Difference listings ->
=== Section Start ===

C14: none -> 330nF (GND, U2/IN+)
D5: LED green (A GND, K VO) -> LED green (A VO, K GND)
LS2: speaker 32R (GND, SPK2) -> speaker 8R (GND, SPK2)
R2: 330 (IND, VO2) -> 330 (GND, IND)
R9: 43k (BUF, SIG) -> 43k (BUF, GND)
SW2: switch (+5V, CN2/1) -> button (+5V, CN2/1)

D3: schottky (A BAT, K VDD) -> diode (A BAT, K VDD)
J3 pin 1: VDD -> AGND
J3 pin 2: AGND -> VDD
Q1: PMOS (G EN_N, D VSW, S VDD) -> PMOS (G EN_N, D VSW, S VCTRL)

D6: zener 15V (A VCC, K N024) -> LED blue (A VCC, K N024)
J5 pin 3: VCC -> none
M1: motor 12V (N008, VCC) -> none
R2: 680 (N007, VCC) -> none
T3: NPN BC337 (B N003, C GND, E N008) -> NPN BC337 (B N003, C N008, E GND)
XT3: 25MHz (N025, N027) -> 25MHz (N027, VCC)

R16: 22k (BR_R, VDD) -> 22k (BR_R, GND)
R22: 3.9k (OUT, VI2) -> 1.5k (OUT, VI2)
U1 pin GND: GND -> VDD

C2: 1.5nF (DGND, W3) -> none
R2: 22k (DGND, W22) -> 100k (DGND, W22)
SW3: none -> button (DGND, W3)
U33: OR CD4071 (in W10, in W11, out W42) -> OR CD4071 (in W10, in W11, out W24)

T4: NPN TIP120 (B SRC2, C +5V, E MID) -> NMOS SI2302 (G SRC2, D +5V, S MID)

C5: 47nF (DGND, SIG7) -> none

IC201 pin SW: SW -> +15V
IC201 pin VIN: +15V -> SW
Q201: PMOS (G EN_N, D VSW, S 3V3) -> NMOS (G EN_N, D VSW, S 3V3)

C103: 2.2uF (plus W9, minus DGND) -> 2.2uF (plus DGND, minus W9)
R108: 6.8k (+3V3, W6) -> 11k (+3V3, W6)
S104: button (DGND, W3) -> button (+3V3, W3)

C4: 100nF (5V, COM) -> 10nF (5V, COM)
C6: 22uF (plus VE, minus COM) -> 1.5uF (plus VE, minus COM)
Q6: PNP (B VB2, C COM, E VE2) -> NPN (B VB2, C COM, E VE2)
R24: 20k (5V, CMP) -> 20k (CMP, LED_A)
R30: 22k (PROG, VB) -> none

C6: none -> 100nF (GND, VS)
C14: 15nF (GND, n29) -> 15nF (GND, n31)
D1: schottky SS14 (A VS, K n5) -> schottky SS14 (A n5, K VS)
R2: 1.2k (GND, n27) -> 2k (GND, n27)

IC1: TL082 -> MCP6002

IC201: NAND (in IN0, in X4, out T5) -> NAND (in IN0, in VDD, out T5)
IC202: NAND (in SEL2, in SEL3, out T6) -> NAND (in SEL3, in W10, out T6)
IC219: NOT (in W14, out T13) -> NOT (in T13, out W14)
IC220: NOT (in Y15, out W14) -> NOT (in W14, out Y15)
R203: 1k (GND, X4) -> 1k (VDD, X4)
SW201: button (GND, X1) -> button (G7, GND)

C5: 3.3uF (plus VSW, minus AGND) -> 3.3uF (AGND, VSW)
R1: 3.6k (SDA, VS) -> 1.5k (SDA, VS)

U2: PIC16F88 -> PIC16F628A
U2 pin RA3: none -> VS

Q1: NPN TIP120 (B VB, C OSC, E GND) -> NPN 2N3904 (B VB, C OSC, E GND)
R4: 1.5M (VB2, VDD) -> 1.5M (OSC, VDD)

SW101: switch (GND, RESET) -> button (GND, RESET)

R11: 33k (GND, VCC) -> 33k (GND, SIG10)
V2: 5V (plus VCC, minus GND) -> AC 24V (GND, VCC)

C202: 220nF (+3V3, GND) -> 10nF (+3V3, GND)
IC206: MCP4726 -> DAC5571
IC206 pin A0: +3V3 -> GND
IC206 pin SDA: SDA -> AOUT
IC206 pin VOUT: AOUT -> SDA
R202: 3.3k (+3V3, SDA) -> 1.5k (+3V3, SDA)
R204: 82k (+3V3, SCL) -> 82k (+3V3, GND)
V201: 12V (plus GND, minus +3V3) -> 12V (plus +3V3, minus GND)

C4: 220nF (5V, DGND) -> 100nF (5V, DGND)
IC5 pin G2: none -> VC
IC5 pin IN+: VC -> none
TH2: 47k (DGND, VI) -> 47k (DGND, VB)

=== Section End ===

Work instruction ->
Please retype the data exactly as it stands, from its first line down to the line that contains "J3 pin 1: VDD -> AGND", then stop.

Task solution ->
C14: none -> 330nF (GND, U2/IN+)
D5: LED green (A GND, K VO) -> LED green (A VO, K GND)
LS2: speaker 32R (GND, SPK2) -> speaker 8R (GND, SPK2)
R2: 330 (IND, VO2) -> 330 (GND, IND)
R9: 43k (BUF, SIG) -> 43k (BUF, GND)
SW2: switch (+5V, CN2/1) -> button (+5V, CN2/1)

D3: schottky (A BAT, K VDD) -> diode (A BAT, K VDD)
J3 pin 1: VDD -> AGND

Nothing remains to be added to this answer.